┌─ Data for analysis
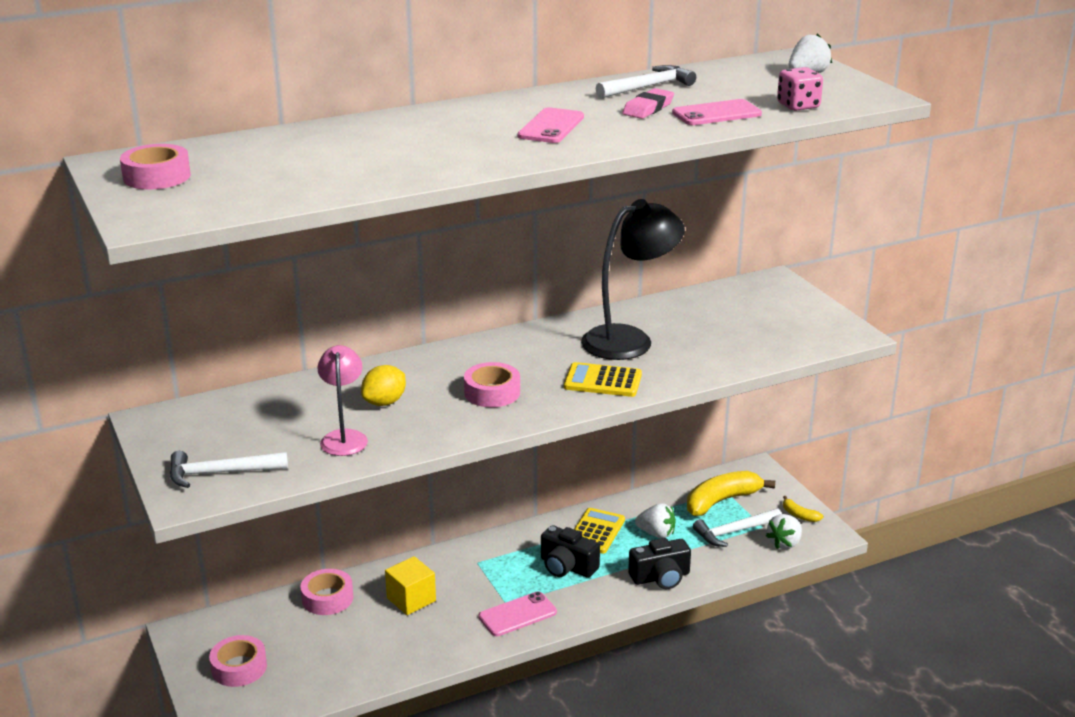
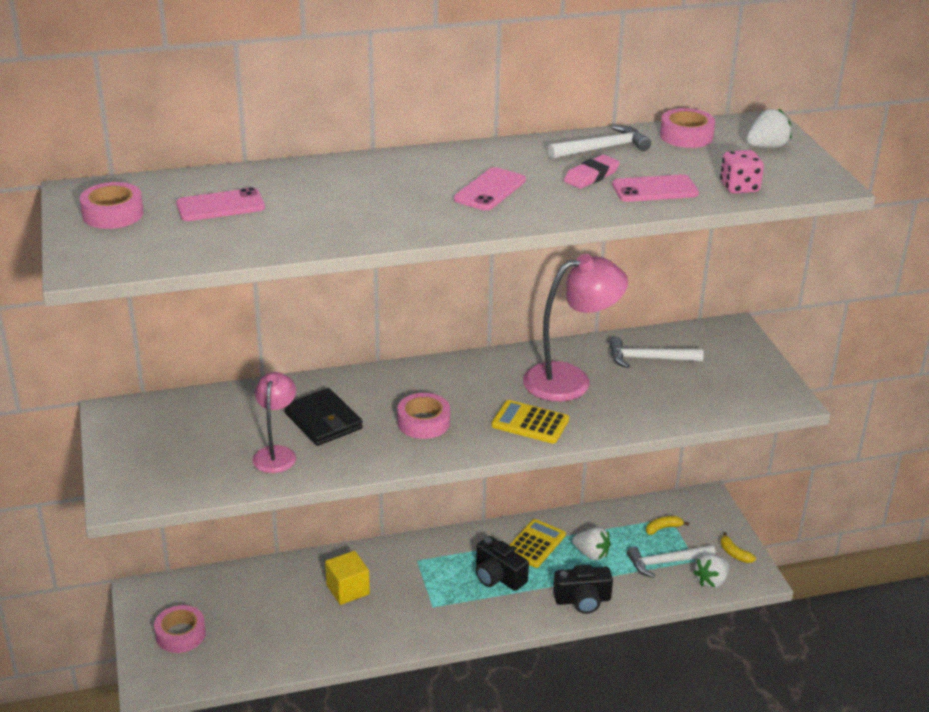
camera: 10 degrees right, 5 degrees up
(220, 473) = (158, 476): white hammer -> white hammer (648, 359)
(327, 598) = (274, 577): pink tape -> pink tape (686, 136)
(384, 402) = (323, 421): yellow lemon -> black wallet
(517, 614) = (440, 619): pink phone -> pink phone (220, 206)
(629, 339) = (570, 380): black lamp -> pink lamp
(721, 501) = (663, 528): yellow banana -> yellow banana, size x0.47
└─
Problem description.
Every record must be copied exactly, with images dropped from the result.

Expected output.
camera: 10 degrees right, 5 degrees up
(220, 473) = (158, 476): white hammer -> white hammer (648, 359)
(327, 598) = (274, 577): pink tape -> pink tape (686, 136)
(384, 402) = (323, 421): yellow lemon -> black wallet
(517, 614) = (440, 619): pink phone -> pink phone (220, 206)
(629, 339) = (570, 380): black lamp -> pink lamp
(721, 501) = (663, 528): yellow banana -> yellow banana, size x0.47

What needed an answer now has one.